> **Try it**
In the entries below, count every line with the string "VBUS". State the count and nothing else.

> **Data for the task**
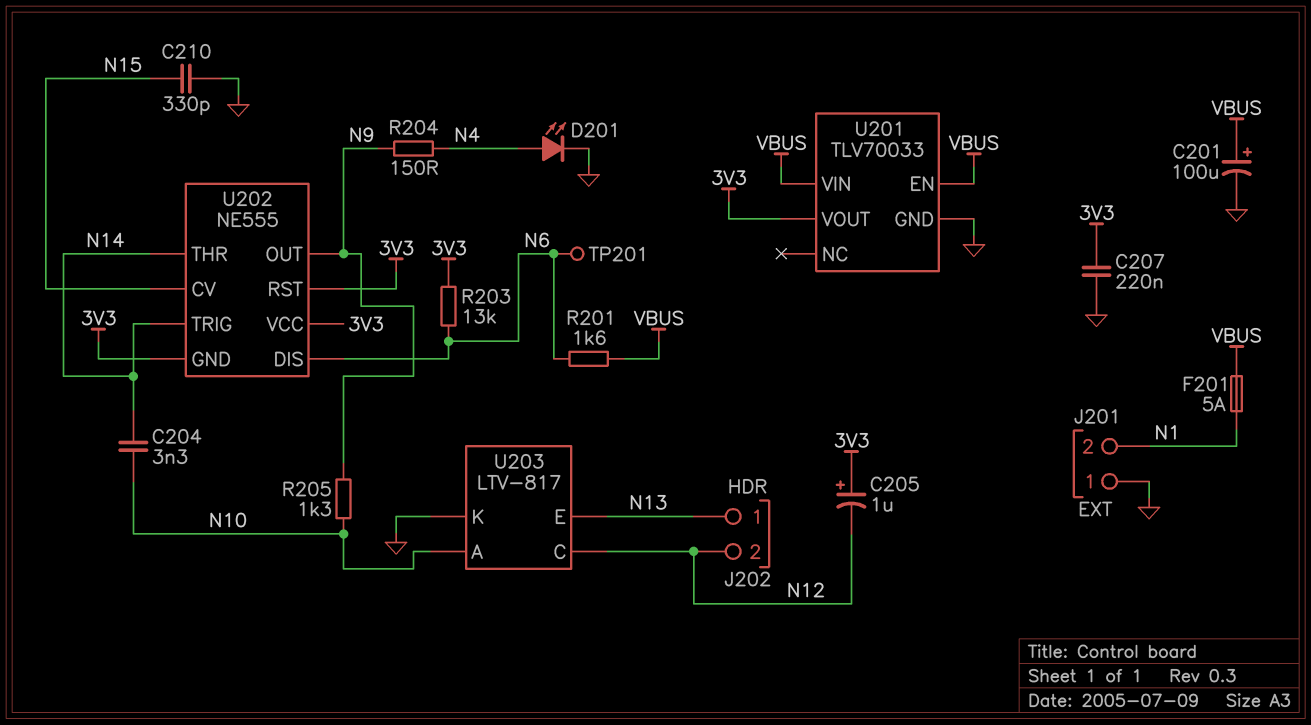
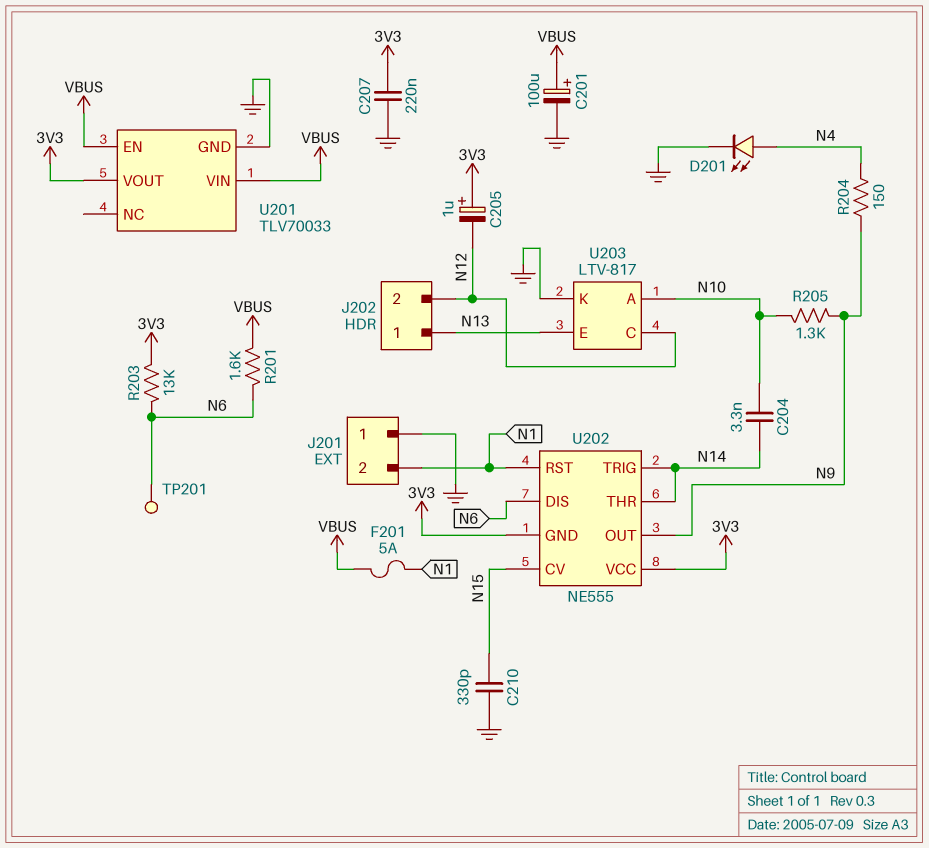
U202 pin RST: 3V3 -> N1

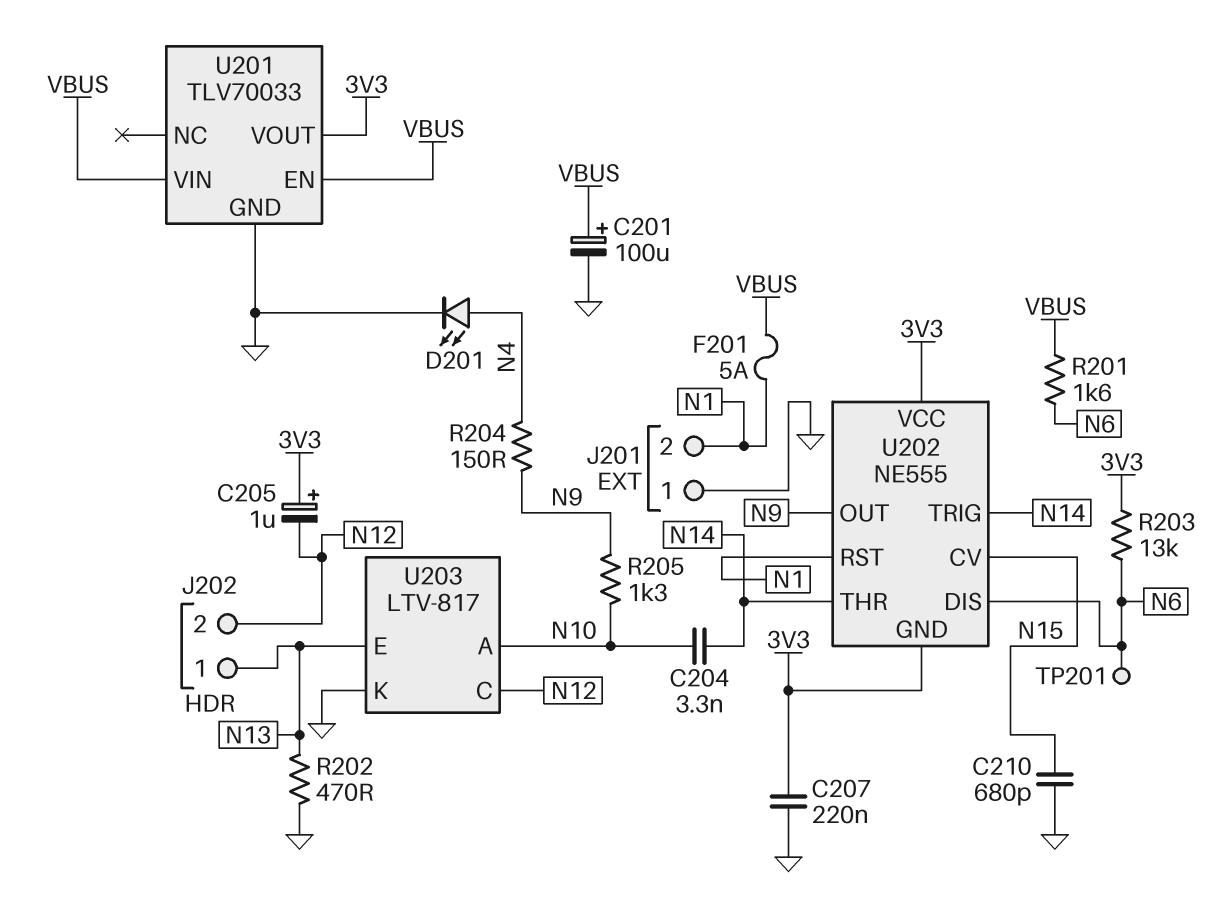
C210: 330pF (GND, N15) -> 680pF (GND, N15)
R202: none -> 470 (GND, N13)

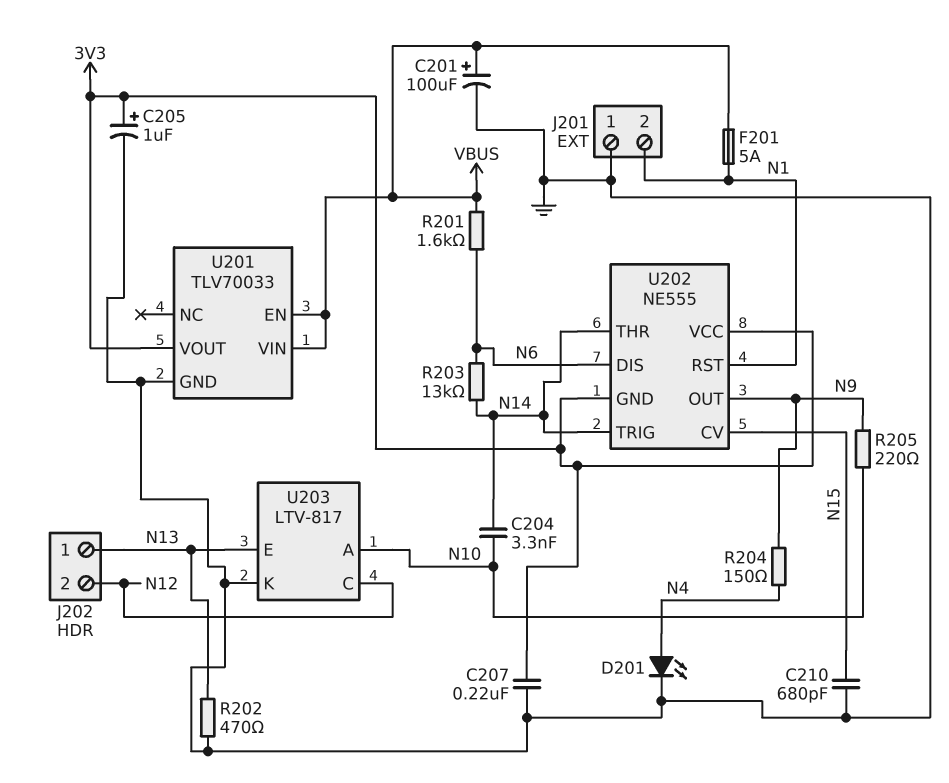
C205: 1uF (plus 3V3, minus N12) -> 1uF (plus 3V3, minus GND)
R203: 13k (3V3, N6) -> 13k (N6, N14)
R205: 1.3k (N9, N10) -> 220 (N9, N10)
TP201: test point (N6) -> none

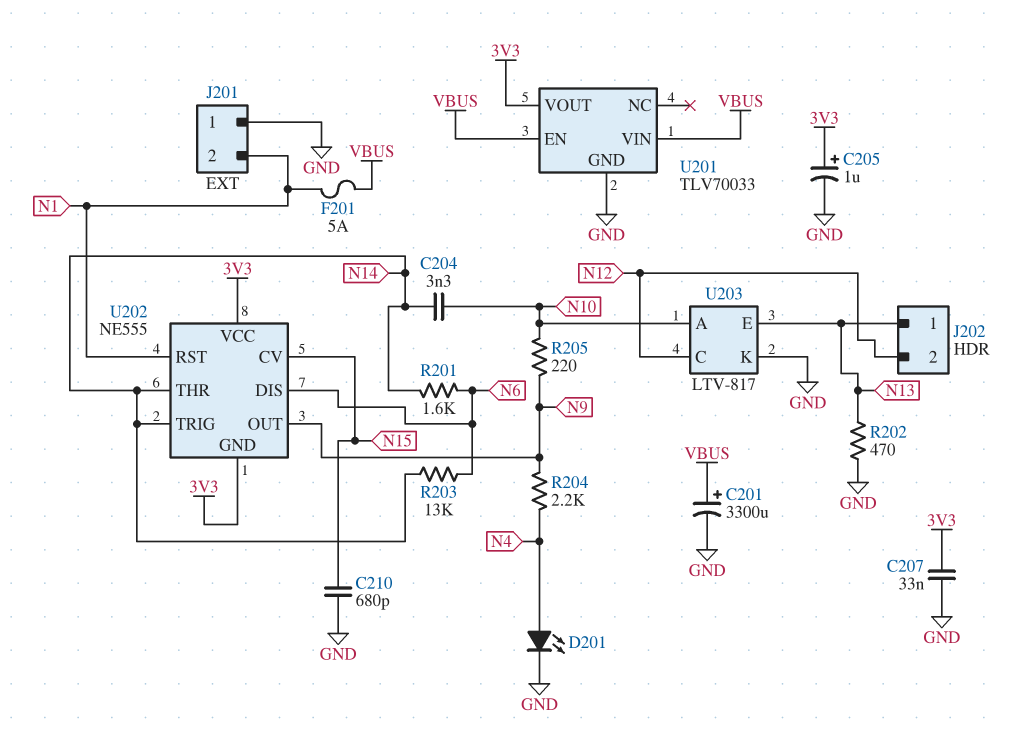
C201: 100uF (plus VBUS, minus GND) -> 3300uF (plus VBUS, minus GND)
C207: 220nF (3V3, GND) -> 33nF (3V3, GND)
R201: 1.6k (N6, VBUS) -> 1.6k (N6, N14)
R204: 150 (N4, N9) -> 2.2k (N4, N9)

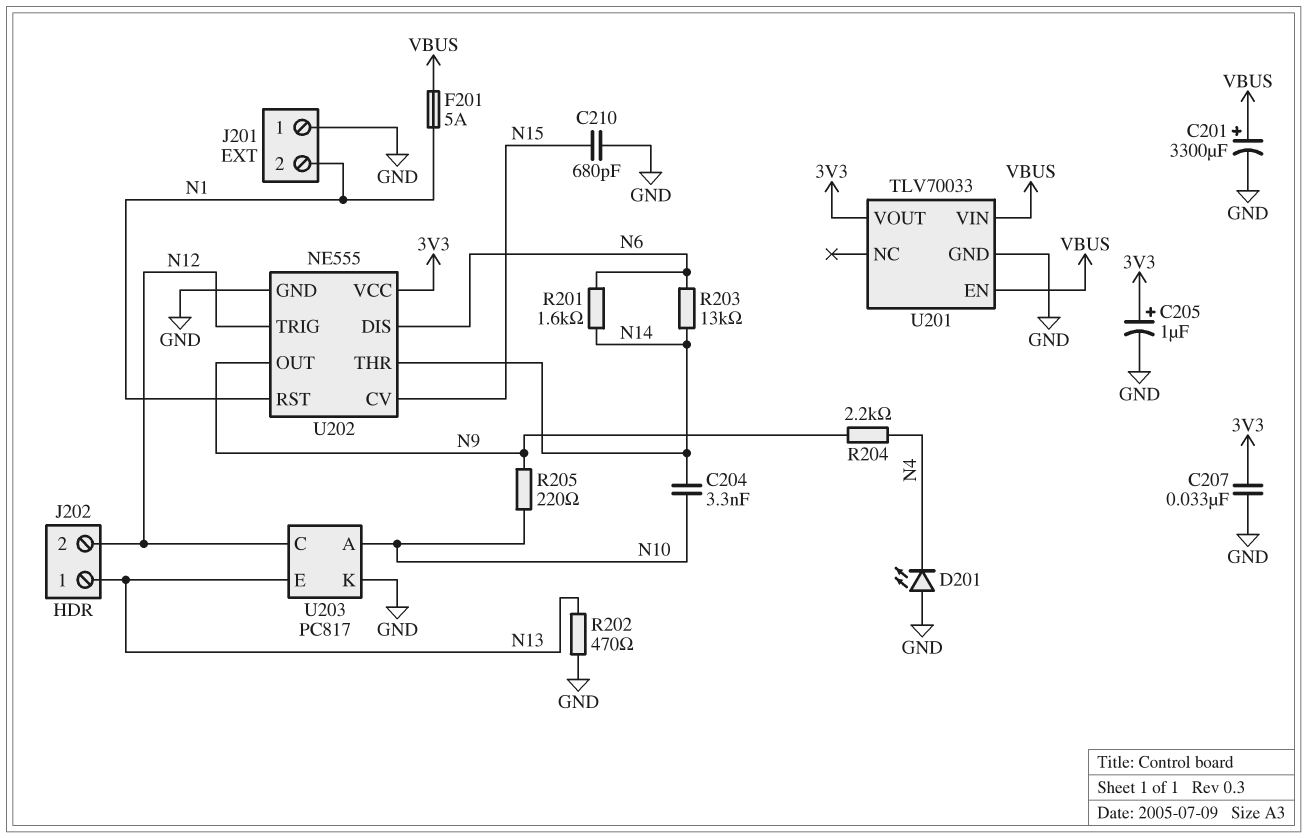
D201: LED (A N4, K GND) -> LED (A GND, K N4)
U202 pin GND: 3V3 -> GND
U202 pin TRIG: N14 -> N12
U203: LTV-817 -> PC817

> **Result of this exercise**
2